● **ASSIGNMENT**:
In the lines below, output everything from the first line through the line containing "(346, 524) = (587, 331): blue" exactly as it is. Pictures are not part of the output.
┌─ STUDY MATERIAL
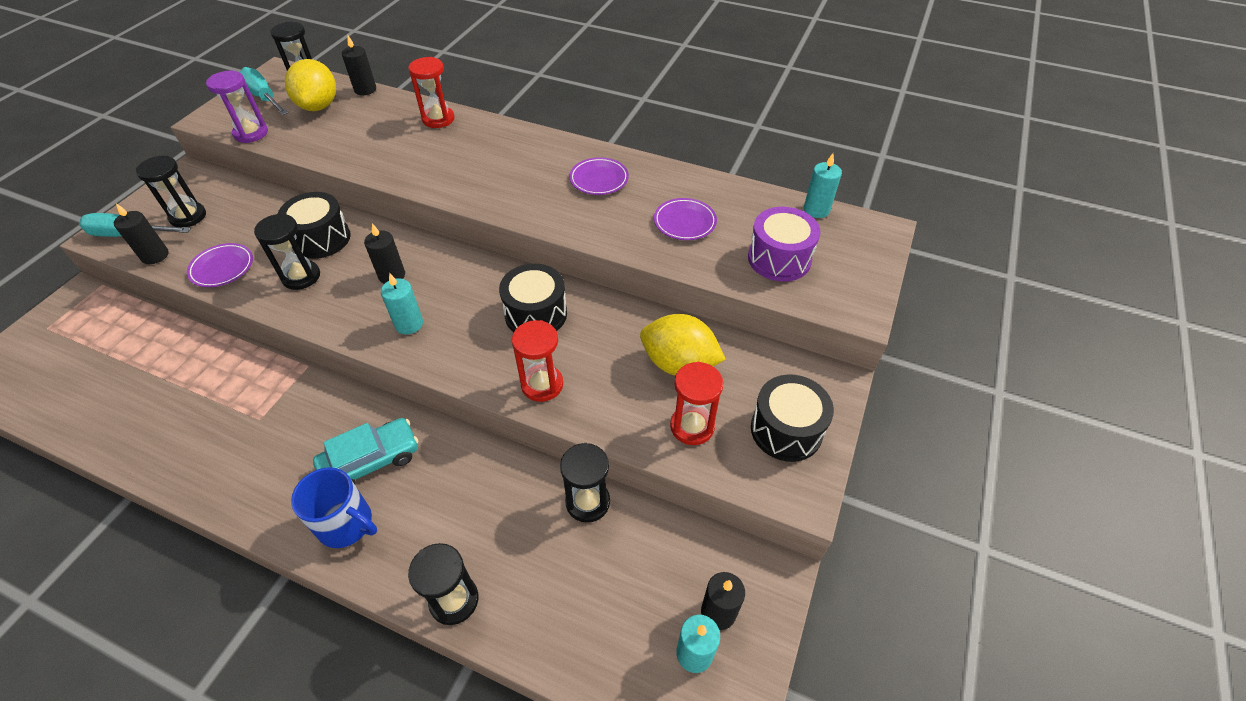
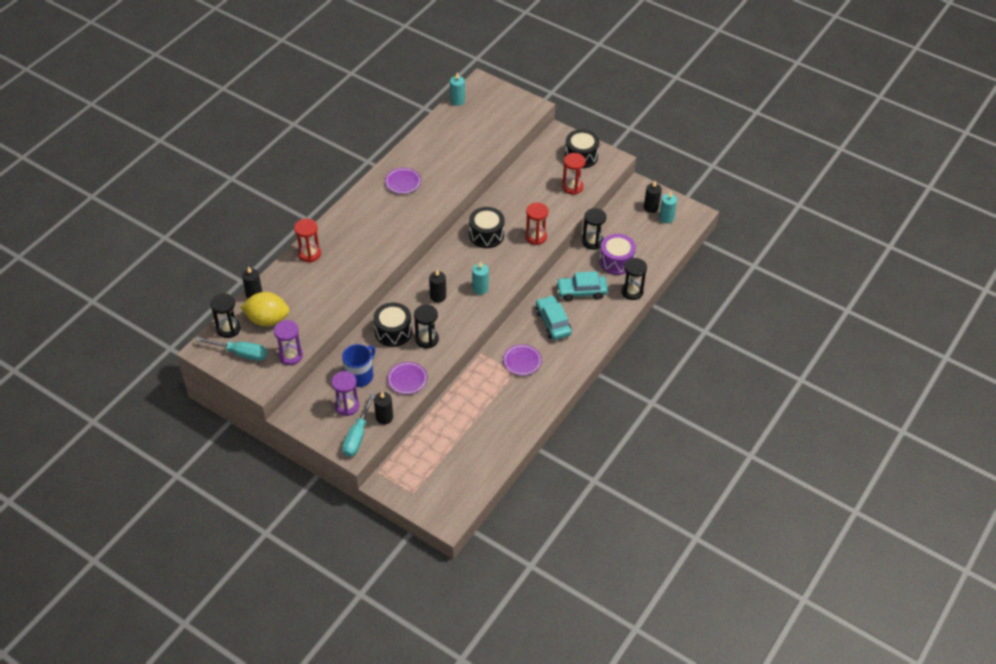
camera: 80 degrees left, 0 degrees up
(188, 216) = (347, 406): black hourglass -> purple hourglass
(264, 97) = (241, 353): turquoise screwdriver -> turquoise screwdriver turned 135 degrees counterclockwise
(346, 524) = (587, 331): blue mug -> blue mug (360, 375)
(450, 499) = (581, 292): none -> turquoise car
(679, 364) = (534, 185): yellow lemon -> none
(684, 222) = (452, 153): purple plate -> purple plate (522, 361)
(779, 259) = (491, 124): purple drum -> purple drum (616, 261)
└─
● **YOUR SOLUTION**:
camera: 80 degrees left, 0 degrees up
(188, 216) = (347, 406): black hourglass -> purple hourglass
(264, 97) = (241, 353): turquoise screwdriver -> turquoise screwdriver turned 135 degrees counterclockwise
(346, 524) = (587, 331): blue mug -> blue mug (360, 375)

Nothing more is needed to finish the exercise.